◆ Task to complete: In the data below, find every line with the string "flashlight" and pull it out.
╭─ Input data
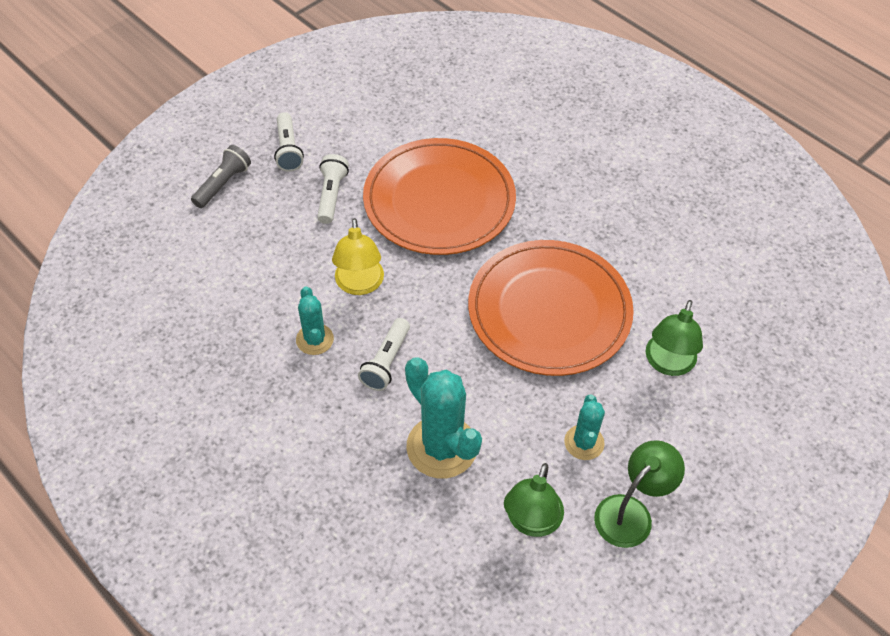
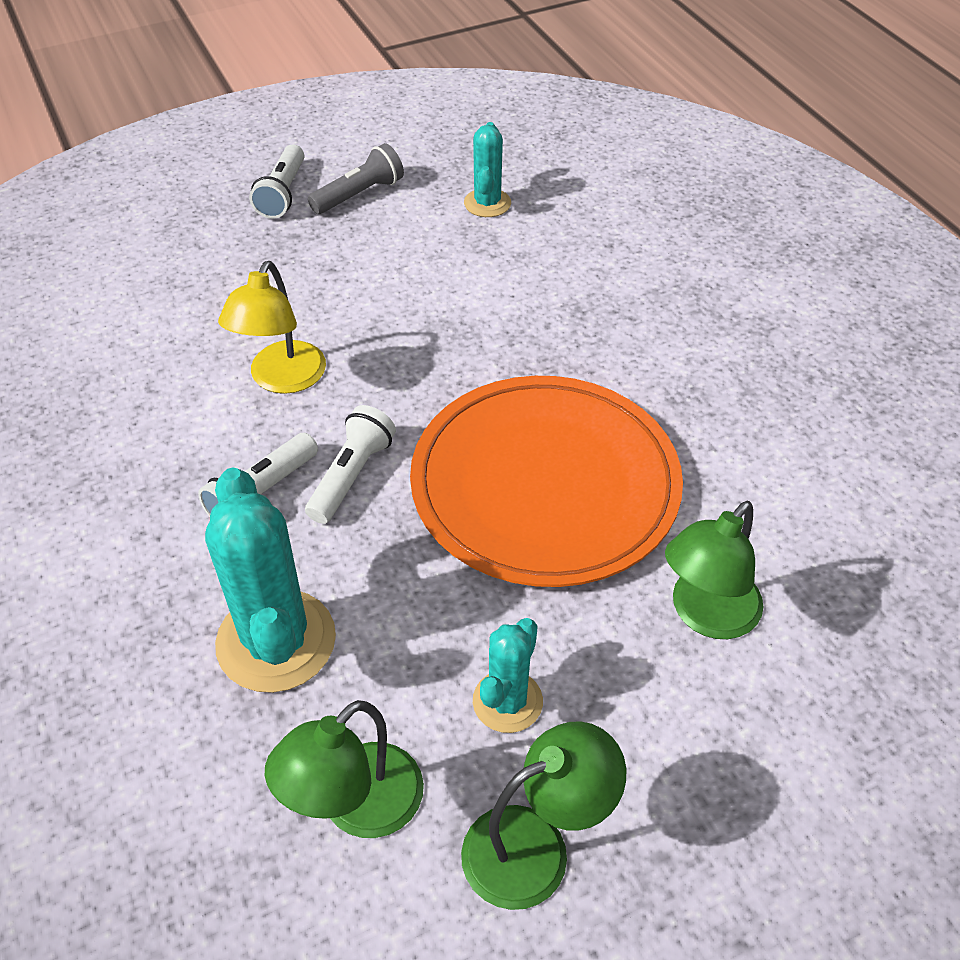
camera: 20 degrees right, 5 degrees down
(223, 184) = (175, 215): grey flashlight -> grey flashlight (359, 195)
(314, 339) = (178, 435): turquoise cactus -> turquoise cactus (487, 203)
(331, 195) = (308, 259): white flashlight -> white flashlight (351, 476)
(439, 201) = (454, 298): orange plate -> none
╰─
◆ Task response:
(223, 184) = (175, 215): grey flashlight -> grey flashlight (359, 195)
(331, 195) = (308, 259): white flashlight -> white flashlight (351, 476)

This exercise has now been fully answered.